_Task instructions_: Every line below that has "black" in it should be copied.

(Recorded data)
++++++++++++++++++++
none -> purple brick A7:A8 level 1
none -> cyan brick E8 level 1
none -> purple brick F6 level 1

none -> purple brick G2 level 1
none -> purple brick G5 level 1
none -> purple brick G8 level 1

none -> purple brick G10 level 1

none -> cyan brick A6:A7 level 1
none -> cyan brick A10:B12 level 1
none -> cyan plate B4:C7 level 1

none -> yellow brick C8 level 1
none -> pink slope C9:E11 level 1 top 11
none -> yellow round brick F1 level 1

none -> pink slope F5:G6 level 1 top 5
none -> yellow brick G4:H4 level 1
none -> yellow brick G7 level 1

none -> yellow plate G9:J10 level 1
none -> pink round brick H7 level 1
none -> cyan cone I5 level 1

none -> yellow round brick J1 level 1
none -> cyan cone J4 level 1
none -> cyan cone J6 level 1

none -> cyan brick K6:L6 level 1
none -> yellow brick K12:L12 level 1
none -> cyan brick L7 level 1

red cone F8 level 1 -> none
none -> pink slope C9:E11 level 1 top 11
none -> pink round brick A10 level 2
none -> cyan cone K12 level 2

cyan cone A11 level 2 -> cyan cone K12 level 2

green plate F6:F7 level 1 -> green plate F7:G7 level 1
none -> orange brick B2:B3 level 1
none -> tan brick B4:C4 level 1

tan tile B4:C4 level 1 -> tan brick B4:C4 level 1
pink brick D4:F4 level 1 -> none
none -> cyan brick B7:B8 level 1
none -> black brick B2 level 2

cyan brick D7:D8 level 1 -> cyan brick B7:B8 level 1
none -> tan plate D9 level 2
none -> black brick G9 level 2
++++++++++++++++++++
_The answer_:
none -> black brick B2 level 2
none -> black brick G9 level 2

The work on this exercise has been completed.